- **DATASET**:

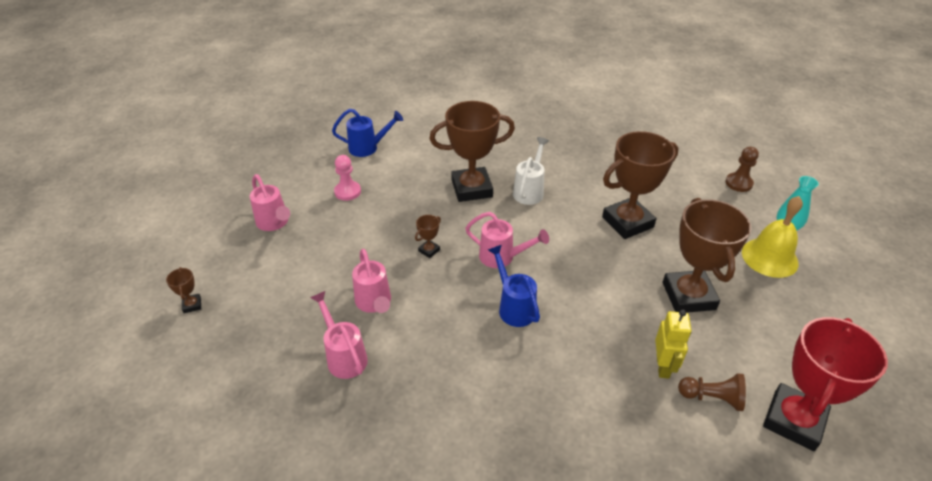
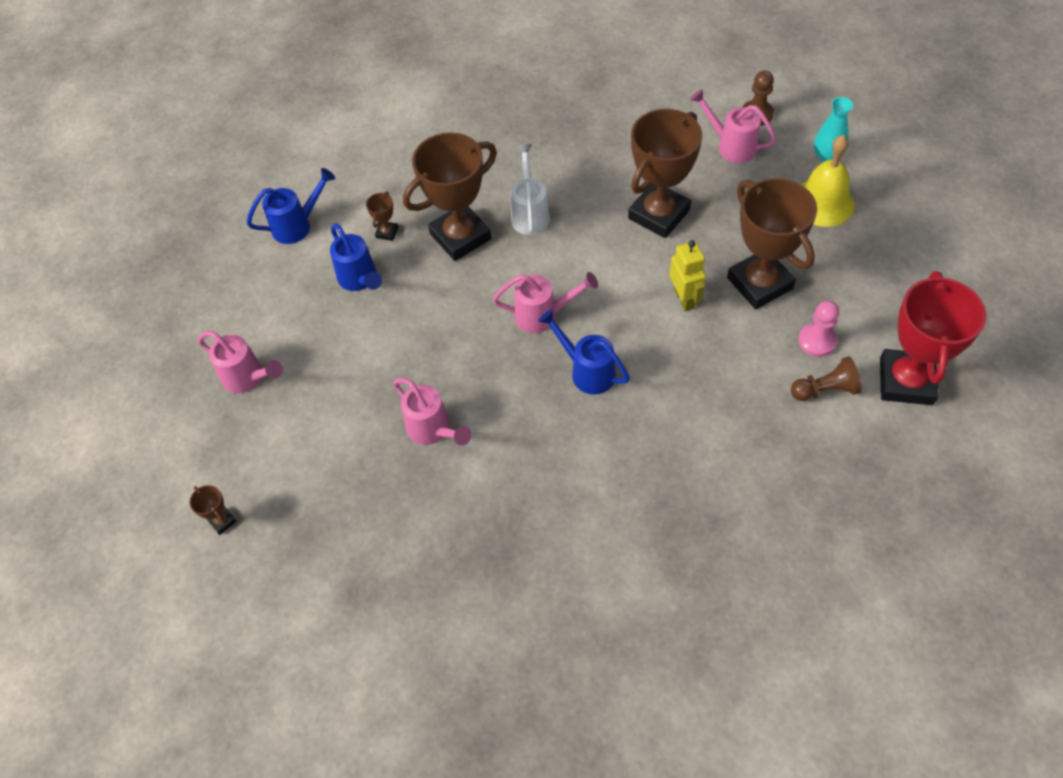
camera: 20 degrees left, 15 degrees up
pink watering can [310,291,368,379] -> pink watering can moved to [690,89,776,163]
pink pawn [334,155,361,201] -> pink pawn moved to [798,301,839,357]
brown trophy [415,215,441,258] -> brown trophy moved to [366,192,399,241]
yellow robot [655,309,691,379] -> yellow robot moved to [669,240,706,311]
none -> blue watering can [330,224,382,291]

- **EXERCISE INSTRUCTIONS**: Every line above that holds the string "pink" should be returned.

- **ANSWER TO THE EXERCISE**:
pink watering can [310,291,368,379] -> pink watering can moved to [690,89,776,163]
pink pawn [334,155,361,201] -> pink pawn moved to [798,301,839,357]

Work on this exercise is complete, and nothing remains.